Records from a collection
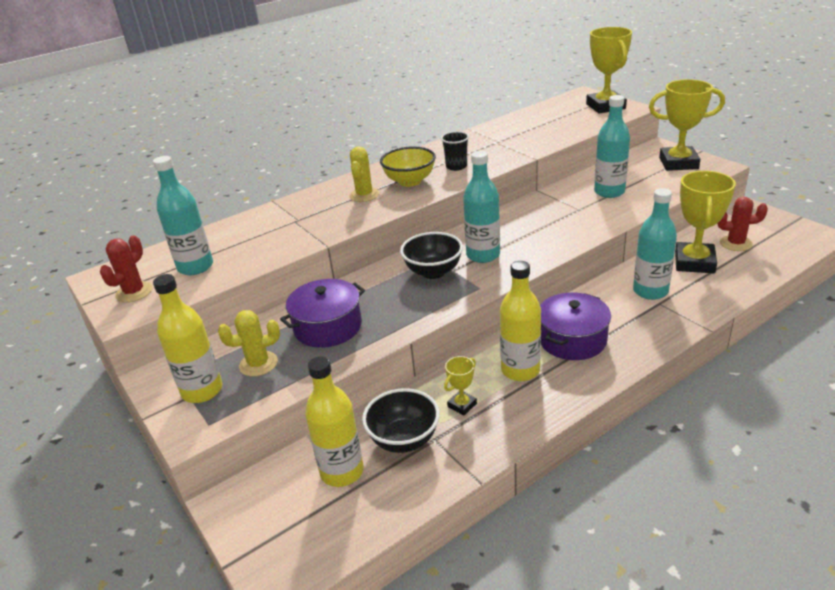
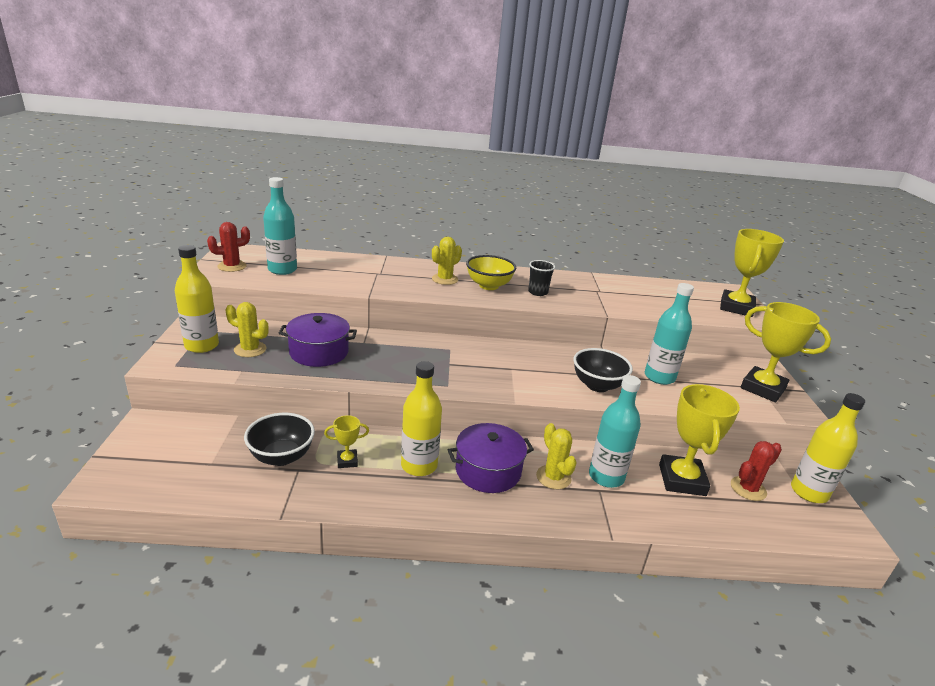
camera: 30 degrees right, 5 degrees down
(342, 471) = (222, 449): yellow bottle -> yellow bottle (809, 492)
(433, 272) = (435, 357): black bowl -> black bowl (597, 385)
(483, 255) = (486, 366): turquoise bottle -> none
(620, 314) = (553, 477): none -> yellow cactus
(694, 262) = (682, 480): yellow trophy -> yellow trophy turned 45 degrees counterclockwise
(735, 243) = (748, 489): red cactus -> red cactus turned 75 degrees counterclockwise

▶ [Task goal]:
Print all data above verbatim, except pictures.

▶ [Solution]:
camera: 30 degrees right, 5 degrees down
(342, 471) = (222, 449): yellow bottle -> yellow bottle (809, 492)
(433, 272) = (435, 357): black bowl -> black bowl (597, 385)
(483, 255) = (486, 366): turquoise bottle -> none
(620, 314) = (553, 477): none -> yellow cactus
(694, 262) = (682, 480): yellow trophy -> yellow trophy turned 45 degrees counterclockwise
(735, 243) = (748, 489): red cactus -> red cactus turned 75 degrees counterclockwise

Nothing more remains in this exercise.